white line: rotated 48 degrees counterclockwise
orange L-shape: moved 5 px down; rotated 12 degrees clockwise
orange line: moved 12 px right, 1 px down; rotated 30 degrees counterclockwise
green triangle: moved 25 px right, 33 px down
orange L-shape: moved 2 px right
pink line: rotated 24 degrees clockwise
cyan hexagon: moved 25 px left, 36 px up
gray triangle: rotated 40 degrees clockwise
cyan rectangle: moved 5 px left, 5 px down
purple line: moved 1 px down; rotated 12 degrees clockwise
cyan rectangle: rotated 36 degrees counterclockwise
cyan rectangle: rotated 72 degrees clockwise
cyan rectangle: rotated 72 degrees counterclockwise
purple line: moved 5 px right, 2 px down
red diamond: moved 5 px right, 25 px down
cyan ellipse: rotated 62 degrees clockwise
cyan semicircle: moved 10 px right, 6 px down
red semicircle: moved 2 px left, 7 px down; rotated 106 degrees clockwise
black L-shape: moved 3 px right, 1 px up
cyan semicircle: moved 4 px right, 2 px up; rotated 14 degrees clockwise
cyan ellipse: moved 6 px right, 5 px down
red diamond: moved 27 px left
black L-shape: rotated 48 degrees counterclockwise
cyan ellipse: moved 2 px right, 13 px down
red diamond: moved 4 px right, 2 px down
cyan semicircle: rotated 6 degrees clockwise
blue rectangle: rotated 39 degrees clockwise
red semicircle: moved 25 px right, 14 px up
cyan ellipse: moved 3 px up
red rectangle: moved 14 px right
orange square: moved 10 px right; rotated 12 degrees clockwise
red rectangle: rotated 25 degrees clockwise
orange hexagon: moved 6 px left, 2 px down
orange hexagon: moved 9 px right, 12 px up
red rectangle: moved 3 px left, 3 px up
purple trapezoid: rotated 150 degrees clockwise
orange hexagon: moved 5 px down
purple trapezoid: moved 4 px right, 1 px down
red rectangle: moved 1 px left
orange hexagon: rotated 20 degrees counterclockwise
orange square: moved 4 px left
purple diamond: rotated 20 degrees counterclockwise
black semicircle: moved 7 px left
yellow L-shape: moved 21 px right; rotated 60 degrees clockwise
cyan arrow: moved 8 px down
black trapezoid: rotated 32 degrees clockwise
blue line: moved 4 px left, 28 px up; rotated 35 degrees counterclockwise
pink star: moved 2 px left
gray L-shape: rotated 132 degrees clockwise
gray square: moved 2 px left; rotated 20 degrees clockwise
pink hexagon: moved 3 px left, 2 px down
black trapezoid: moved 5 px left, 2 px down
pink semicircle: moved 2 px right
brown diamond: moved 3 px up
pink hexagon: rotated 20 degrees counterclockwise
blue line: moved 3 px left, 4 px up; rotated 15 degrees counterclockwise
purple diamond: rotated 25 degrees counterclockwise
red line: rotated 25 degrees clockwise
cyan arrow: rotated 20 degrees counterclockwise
━━━━━━
Copy the records word for word, starting at their first line and stopping after the line that contains "cyan rectangle: moved 5 px left, 5 px down", with that line included.

white line: rotated 48 degrees counterclockwise
orange L-shape: moved 5 px down; rotated 12 degrees clockwise
orange line: moved 12 px right, 1 px down; rotated 30 degrees counterclockwise
green triangle: moved 25 px right, 33 px down
orange L-shape: moved 2 px right
pink line: rotated 24 degrees clockwise
cyan hexagon: moved 25 px left, 36 px up
gray triangle: rotated 40 degrees clockwise
cyan rectangle: moved 5 px left, 5 px down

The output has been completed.